- **TASK INSTRUCTIONS**
Which lines run from the one containing "white brick F1" to the end of the material below? Copy them exactly, pictures excluded.
○ ○ ○ ○
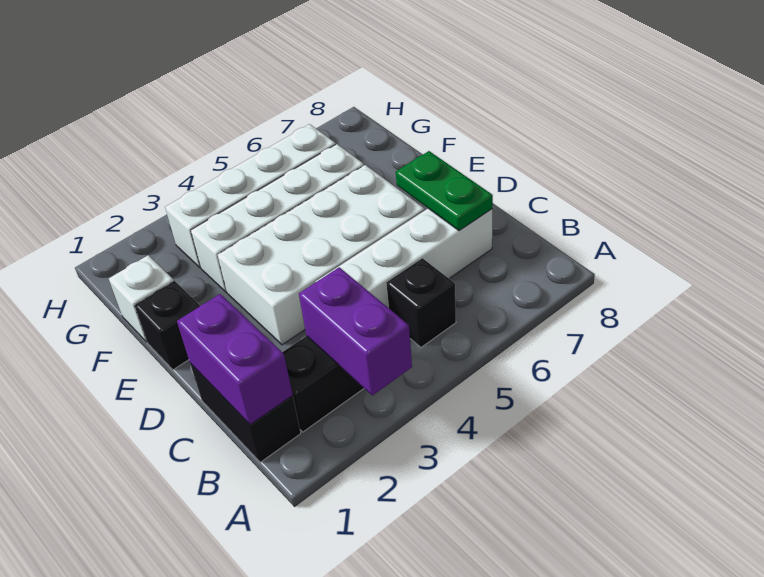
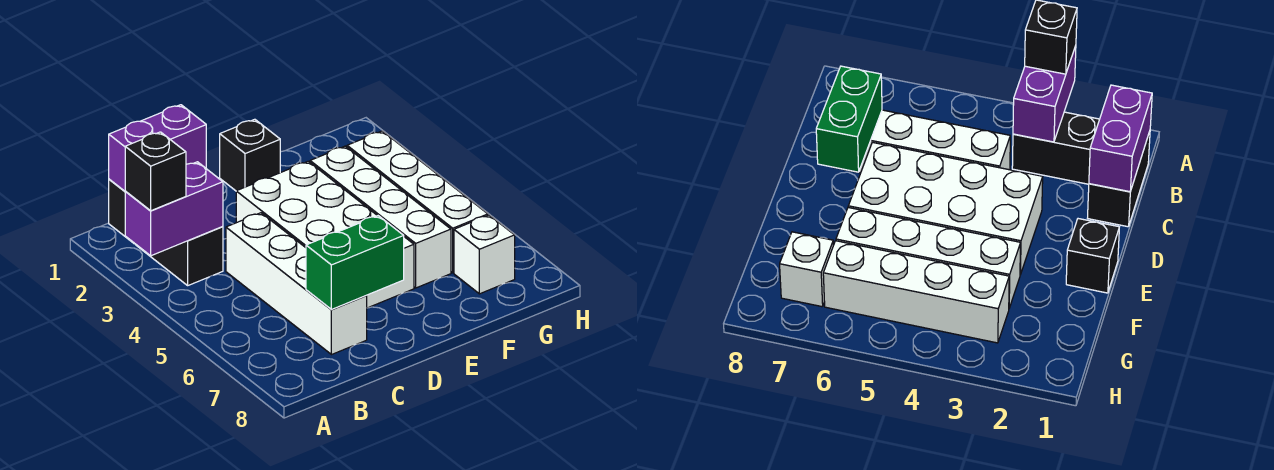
black brick B5 level 1 -> black brick A3 level 3
green plate C7:D7 level 2 -> green brick C7:D7 level 2
white brick F1 level 1 -> white brick G7 level 1

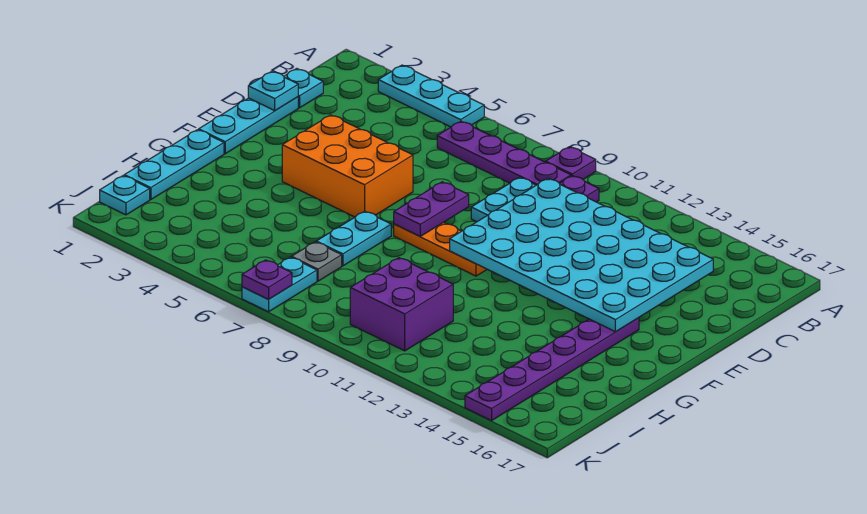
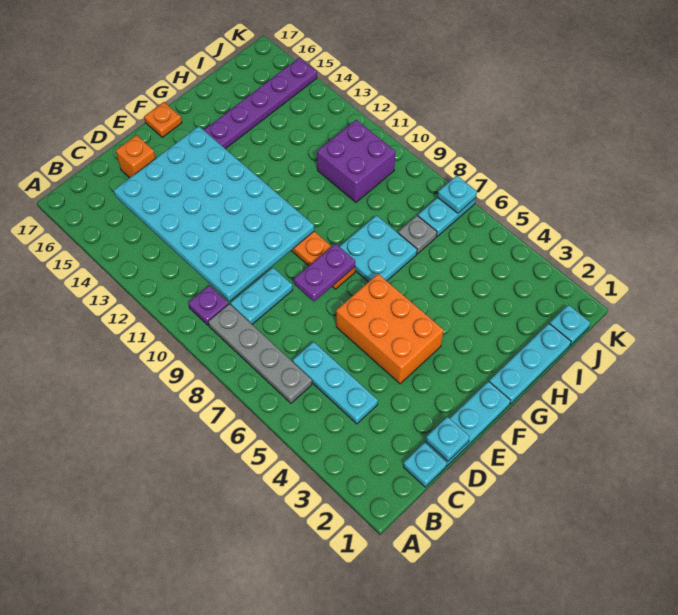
cyan plate A3:A5 level 1 -> cyan plate C4:C6 level 1
purple plate A9 level 1 -> none
purple plate B6:B9 level 1 -> grey plate B6:B9 level 1
none -> orange brick D16 level 1
none -> orange plate F17 level 1
cyan plate G7:H7 level 1 -> cyan plate G7:H8 level 1
purple plate K7 level 2 -> cyan plate K7 level 2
○ ○ ○ ○
- **TASK SOLUTION**
white brick F1 level 1 -> white brick G7 level 1

cyan plate A3:A5 level 1 -> cyan plate C4:C6 level 1
purple plate A9 level 1 -> none
purple plate B6:B9 level 1 -> grey plate B6:B9 level 1
none -> orange brick D16 level 1
none -> orange plate F17 level 1
cyan plate G7:H7 level 1 -> cyan plate G7:H8 level 1
purple plate K7 level 2 -> cyan plate K7 level 2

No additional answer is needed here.